Each line below needs to be restated word for word.

Object correspondence data:
____________

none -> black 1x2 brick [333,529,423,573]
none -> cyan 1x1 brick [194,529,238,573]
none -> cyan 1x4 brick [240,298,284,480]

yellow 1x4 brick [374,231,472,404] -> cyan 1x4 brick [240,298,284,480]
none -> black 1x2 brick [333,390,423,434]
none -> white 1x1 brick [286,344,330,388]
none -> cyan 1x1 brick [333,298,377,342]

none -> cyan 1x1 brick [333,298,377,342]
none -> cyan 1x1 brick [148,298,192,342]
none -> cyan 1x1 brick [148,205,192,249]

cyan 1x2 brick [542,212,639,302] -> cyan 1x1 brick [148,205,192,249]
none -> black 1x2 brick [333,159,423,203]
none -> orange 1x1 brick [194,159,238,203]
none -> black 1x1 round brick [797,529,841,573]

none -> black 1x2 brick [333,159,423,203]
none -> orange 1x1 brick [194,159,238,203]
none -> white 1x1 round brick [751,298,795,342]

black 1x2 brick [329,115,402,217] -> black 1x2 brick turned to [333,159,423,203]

____________

ANSWER AREA:
none -> black 1x2 brick [333,529,423,573]
none -> cyan 1x1 brick [194,529,238,573]
none -> cyan 1x4 brick [240,298,284,480]

yellow 1x4 brick [374,231,472,404] -> cyan 1x4 brick [240,298,284,480]
none -> black 1x2 brick [333,390,423,434]
none -> white 1x1 brick [286,344,330,388]
none -> cyan 1x1 brick [333,298,377,342]

none -> cyan 1x1 brick [333,298,377,342]
none -> cyan 1x1 brick [148,298,192,342]
none -> cyan 1x1 brick [148,205,192,249]

cyan 1x2 brick [542,212,639,302] -> cyan 1x1 brick [148,205,192,249]
none -> black 1x2 brick [333,159,423,203]
none -> orange 1x1 brick [194,159,238,203]
none -> black 1x1 round brick [797,529,841,573]

none -> black 1x2 brick [333,159,423,203]
none -> orange 1x1 brick [194,159,238,203]
none -> white 1x1 round brick [751,298,795,342]

black 1x2 brick [329,115,402,217] -> black 1x2 brick turned to [333,159,423,203]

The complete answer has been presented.